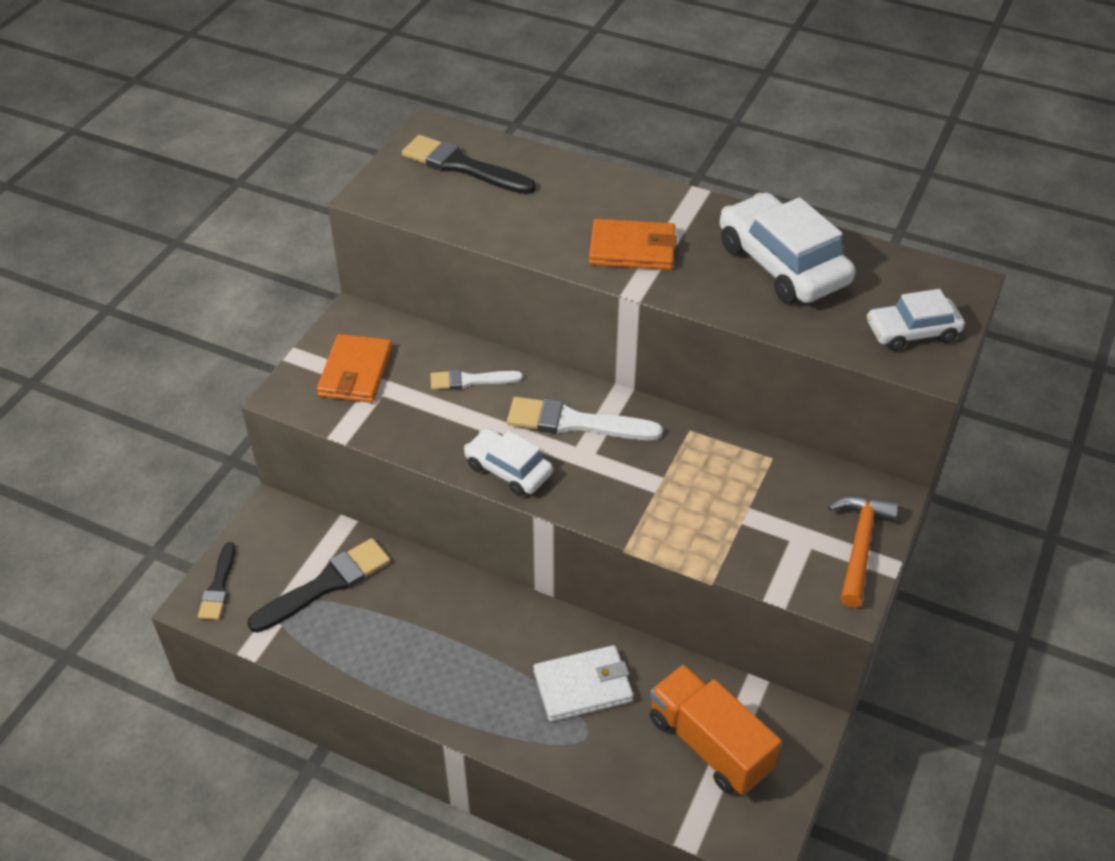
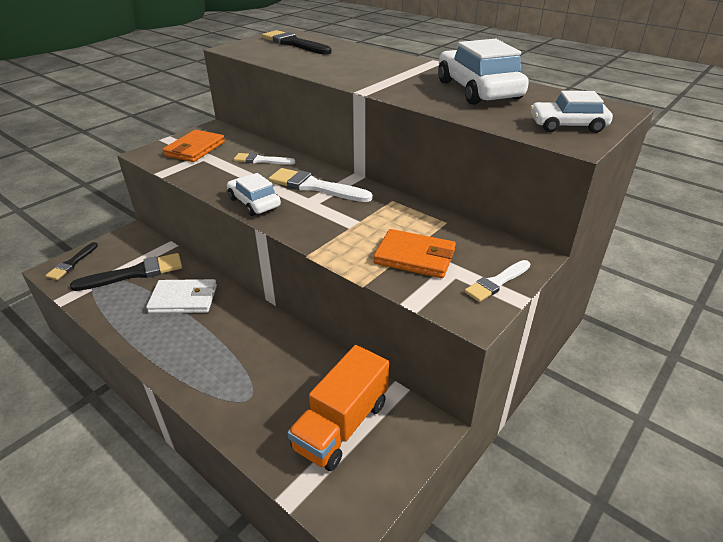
camera: 15 degrees right, 10 degrees down
white wallet [534,645,633,722] -> white wallet moved to [146,279,217,313]
orange wallet [589,219,677,270] -> orange wallet moved to [373,229,456,278]
orange truck [650,665,782,795] -> orange truck turned 120 degrees counterclockwise [287,345,389,471]
orange hammer [828,495,899,608] -> white brush [464,260,530,302]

PROBLEM DETAILS:
Every line of the records must come back unchanged, except that pictures are dropped.

RESPONSE AREA:
camera: 15 degrees right, 10 degrees down
white wallet [534,645,633,722] -> white wallet moved to [146,279,217,313]
orange wallet [589,219,677,270] -> orange wallet moved to [373,229,456,278]
orange truck [650,665,782,795] -> orange truck turned 120 degrees counterclockwise [287,345,389,471]
orange hammer [828,495,899,608] -> white brush [464,260,530,302]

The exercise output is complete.